*WORK INSTRUCTIONS*. Reproduce all records verbatim.

»»

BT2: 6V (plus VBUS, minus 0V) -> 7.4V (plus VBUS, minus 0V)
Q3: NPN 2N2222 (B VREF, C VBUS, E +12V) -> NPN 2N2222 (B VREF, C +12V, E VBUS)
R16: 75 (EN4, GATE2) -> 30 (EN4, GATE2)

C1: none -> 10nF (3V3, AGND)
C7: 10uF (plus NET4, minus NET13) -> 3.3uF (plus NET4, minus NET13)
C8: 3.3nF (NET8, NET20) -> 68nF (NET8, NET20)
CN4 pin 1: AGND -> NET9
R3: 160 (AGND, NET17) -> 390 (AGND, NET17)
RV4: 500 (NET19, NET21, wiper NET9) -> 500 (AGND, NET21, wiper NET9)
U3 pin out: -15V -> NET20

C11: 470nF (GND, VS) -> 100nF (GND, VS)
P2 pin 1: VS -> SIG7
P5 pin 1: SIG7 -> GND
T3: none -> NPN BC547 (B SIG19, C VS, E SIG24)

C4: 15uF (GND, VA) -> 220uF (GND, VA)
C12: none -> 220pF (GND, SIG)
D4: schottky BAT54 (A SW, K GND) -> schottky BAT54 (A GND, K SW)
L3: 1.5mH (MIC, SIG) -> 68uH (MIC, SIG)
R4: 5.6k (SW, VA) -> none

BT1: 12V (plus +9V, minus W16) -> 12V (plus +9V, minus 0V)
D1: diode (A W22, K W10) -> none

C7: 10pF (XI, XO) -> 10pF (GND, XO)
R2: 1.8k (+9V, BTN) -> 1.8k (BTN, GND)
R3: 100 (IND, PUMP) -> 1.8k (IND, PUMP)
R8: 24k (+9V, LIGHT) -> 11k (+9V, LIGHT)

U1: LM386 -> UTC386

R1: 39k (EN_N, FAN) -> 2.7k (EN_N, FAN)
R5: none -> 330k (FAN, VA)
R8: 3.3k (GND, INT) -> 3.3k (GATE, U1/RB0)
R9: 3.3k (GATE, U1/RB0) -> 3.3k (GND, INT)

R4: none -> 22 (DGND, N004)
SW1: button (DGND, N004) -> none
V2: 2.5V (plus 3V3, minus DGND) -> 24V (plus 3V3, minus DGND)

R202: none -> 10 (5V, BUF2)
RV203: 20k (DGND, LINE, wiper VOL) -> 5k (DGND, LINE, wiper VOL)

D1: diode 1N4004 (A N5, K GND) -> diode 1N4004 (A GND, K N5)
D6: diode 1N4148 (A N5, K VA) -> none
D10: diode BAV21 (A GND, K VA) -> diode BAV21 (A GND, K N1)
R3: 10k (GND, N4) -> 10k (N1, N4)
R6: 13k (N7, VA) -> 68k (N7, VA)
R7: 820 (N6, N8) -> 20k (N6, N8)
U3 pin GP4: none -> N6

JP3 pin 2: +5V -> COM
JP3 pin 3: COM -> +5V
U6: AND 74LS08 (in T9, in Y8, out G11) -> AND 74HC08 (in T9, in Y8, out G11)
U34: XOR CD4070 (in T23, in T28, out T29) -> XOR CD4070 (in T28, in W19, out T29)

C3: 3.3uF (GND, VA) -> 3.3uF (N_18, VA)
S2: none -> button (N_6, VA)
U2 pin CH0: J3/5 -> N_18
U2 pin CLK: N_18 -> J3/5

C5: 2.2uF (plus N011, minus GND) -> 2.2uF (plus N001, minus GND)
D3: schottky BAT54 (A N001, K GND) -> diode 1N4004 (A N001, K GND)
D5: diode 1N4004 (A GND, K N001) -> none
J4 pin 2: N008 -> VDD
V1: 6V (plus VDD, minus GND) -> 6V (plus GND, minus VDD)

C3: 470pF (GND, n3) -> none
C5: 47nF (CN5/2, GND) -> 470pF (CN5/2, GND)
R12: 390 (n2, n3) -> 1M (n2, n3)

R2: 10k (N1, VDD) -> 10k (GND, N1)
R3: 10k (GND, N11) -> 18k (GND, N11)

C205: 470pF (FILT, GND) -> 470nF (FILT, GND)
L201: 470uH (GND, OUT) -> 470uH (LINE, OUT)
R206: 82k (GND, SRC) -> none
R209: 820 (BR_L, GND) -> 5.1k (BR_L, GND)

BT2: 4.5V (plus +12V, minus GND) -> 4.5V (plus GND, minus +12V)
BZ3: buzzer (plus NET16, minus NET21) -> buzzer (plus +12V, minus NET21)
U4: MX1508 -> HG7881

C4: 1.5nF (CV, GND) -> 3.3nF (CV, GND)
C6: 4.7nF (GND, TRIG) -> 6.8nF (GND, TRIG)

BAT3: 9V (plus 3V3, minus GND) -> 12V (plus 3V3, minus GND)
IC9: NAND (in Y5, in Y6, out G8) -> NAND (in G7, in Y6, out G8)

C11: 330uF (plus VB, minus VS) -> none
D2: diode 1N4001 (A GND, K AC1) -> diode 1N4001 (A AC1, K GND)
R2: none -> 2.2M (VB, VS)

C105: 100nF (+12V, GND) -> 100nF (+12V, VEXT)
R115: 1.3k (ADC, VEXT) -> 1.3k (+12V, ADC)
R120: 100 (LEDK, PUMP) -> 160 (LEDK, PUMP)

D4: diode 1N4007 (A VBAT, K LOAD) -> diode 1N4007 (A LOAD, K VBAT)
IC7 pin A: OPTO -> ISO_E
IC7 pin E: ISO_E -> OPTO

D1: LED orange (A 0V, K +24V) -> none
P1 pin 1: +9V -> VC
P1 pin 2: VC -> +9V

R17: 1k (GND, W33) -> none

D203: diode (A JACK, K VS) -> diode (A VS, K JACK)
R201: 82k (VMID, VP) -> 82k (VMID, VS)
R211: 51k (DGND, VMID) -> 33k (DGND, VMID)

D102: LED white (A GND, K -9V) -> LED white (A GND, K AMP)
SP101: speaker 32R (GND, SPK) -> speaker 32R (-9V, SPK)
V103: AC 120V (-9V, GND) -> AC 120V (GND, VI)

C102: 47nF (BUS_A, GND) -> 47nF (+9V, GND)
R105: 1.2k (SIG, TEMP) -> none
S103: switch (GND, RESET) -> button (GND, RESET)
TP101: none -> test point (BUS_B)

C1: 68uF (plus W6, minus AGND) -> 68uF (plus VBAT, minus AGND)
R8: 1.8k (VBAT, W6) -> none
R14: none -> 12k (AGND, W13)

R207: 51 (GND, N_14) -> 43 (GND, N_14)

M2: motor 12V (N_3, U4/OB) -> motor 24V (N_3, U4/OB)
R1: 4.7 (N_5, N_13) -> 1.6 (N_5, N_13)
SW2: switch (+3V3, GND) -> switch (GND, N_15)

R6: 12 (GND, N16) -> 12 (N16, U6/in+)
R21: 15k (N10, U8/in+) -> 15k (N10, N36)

««

*PROBLEM SOLUTION*.
BT2: 6V (plus VBUS, minus 0V) -> 7.4V (plus VBUS, minus 0V)
Q3: NPN 2N2222 (B VREF, C VBUS, E +12V) -> NPN 2N2222 (B VREF, C +12V, E VBUS)
R16: 75 (EN4, GATE2) -> 30 (EN4, GATE2)

C1: none -> 10nF (3V3, AGND)
C7: 10uF (plus NET4, minus NET13) -> 3.3uF (plus NET4, minus NET13)
C8: 3.3nF (NET8, NET20) -> 68nF (NET8, NET20)
CN4 pin 1: AGND -> NET9
R3: 160 (AGND, NET17) -> 390 (AGND, NET17)
RV4: 500 (NET19, NET21, wiper NET9) -> 500 (AGND, NET21, wiper NET9)
U3 pin out: -15V -> NET20

C11: 470nF (GND, VS) -> 100nF (GND, VS)
P2 pin 1: VS -> SIG7
P5 pin 1: SIG7 -> GND
T3: none -> NPN BC547 (B SIG19, C VS, E SIG24)

C4: 15uF (GND, VA) -> 220uF (GND, VA)
C12: none -> 220pF (GND, SIG)
D4: schottky BAT54 (A SW, K GND) -> schottky BAT54 (A GND, K SW)
L3: 1.5mH (MIC, SIG) -> 68uH (MIC, SIG)
R4: 5.6k (SW, VA) -> none

BT1: 12V (plus +9V, minus W16) -> 12V (plus +9V, minus 0V)
D1: diode (A W22, K W10) -> none

C7: 10pF (XI, XO) -> 10pF (GND, XO)
R2: 1.8k (+9V, BTN) -> 1.8k (BTN, GND)
R3: 100 (IND, PUMP) -> 1.8k (IND, PUMP)
R8: 24k (+9V, LIGHT) -> 11k (+9V, LIGHT)

U1: LM386 -> UTC386

R1: 39k (EN_N, FAN) -> 2.7k (EN_N, FAN)
R5: none -> 330k (FAN, VA)
R8: 3.3k (GND, INT) -> 3.3k (GATE, U1/RB0)
R9: 3.3k (GATE, U1/RB0) -> 3.3k (GND, INT)

R4: none -> 22 (DGND, N004)
SW1: button (DGND, N004) -> none
V2: 2.5V (plus 3V3, minus DGND) -> 24V (plus 3V3, minus DGND)

R202: none -> 10 (5V, BUF2)
RV203: 20k (DGND, LINE, wiper VOL) -> 5k (DGND, LINE, wiper VOL)

D1: diode 1N4004 (A N5, K GND) -> diode 1N4004 (A GND, K N5)
D6: diode 1N4148 (A N5, K VA) -> none
D10: diode BAV21 (A GND, K VA) -> diode BAV21 (A GND, K N1)
R3: 10k (GND, N4) -> 10k (N1, N4)
R6: 13k (N7, VA) -> 68k (N7, VA)
R7: 820 (N6, N8) -> 20k (N6, N8)
U3 pin GP4: none -> N6

JP3 pin 2: +5V -> COM
JP3 pin 3: COM -> +5V
U6: AND 74LS08 (in T9, in Y8, out G11) -> AND 74HC08 (in T9, in Y8, out G11)
U34: XOR CD4070 (in T23, in T28, out T29) -> XOR CD4070 (in T28, in W19, out T29)

C3: 3.3uF (GND, VA) -> 3.3uF (N_18, VA)
S2: none -> button (N_6, VA)
U2 pin CH0: J3/5 -> N_18
U2 pin CLK: N_18 -> J3/5

C5: 2.2uF (plus N011, minus GND) -> 2.2uF (plus N001, minus GND)
D3: schottky BAT54 (A N001, K GND) -> diode 1N4004 (A N001, K GND)
D5: diode 1N4004 (A GND, K N001) -> none
J4 pin 2: N008 -> VDD
V1: 6V (plus VDD, minus GND) -> 6V (plus GND, minus VDD)

C3: 470pF (GND, n3) -> none
C5: 47nF (CN5/2, GND) -> 470pF (CN5/2, GND)
R12: 390 (n2, n3) -> 1M (n2, n3)

R2: 10k (N1, VDD) -> 10k (GND, N1)
R3: 10k (GND, N11) -> 18k (GND, N11)

C205: 470pF (FILT, GND) -> 470nF (FILT, GND)
L201: 470uH (GND, OUT) -> 470uH (LINE, OUT)
R206: 82k (GND, SRC) -> none
R209: 820 (BR_L, GND) -> 5.1k (BR_L, GND)

BT2: 4.5V (plus +12V, minus GND) -> 4.5V (plus GND, minus +12V)
BZ3: buzzer (plus NET16, minus NET21) -> buzzer (plus +12V, minus NET21)
U4: MX1508 -> HG7881

C4: 1.5nF (CV, GND) -> 3.3nF (CV, GND)
C6: 4.7nF (GND, TRIG) -> 6.8nF (GND, TRIG)

BAT3: 9V (plus 3V3, minus GND) -> 12V (plus 3V3, minus GND)
IC9: NAND (in Y5, in Y6, out G8) -> NAND (in G7, in Y6, out G8)

C11: 330uF (plus VB, minus VS) -> none
D2: diode 1N4001 (A GND, K AC1) -> diode 1N4001 (A AC1, K GND)
R2: none -> 2.2M (VB, VS)

C105: 100nF (+12V, GND) -> 100nF (+12V, VEXT)
R115: 1.3k (ADC, VEXT) -> 1.3k (+12V, ADC)
R120: 100 (LEDK, PUMP) -> 160 (LEDK, PUMP)

D4: diode 1N4007 (A VBAT, K LOAD) -> diode 1N4007 (A LOAD, K VBAT)
IC7 pin A: OPTO -> ISO_E
IC7 pin E: ISO_E -> OPTO

D1: LED orange (A 0V, K +24V) -> none
P1 pin 1: +9V -> VC
P1 pin 2: VC -> +9V

R17: 1k (GND, W33) -> none

D203: diode (A JACK, K VS) -> diode (A VS, K JACK)
R201: 82k (VMID, VP) -> 82k (VMID, VS)
R211: 51k (DGND, VMID) -> 33k (DGND, VMID)

D102: LED white (A GND, K -9V) -> LED white (A GND, K AMP)
SP101: speaker 32R (GND, SPK) -> speaker 32R (-9V, SPK)
V103: AC 120V (-9V, GND) -> AC 120V (GND, VI)

C102: 47nF (BUS_A, GND) -> 47nF (+9V, GND)
R105: 1.2k (SIG, TEMP) -> none
S103: switch (GND, RESET) -> button (GND, RESET)
TP101: none -> test point (BUS_B)

C1: 68uF (plus W6, minus AGND) -> 68uF (plus VBAT, minus AGND)
R8: 1.8k (VBAT, W6) -> none
R14: none -> 12k (AGND, W13)

R207: 51 (GND, N_14) -> 43 (GND, N_14)

M2: motor 12V (N_3, U4/OB) -> motor 24V (N_3, U4/OB)
R1: 4.7 (N_5, N_13) -> 1.6 (N_5, N_13)
SW2: switch (+3V3, GND) -> switch (GND, N_15)

R6: 12 (GND, N16) -> 12 (N16, U6/in+)
R21: 15k (N10, U8/in+) -> 15k (N10, N36)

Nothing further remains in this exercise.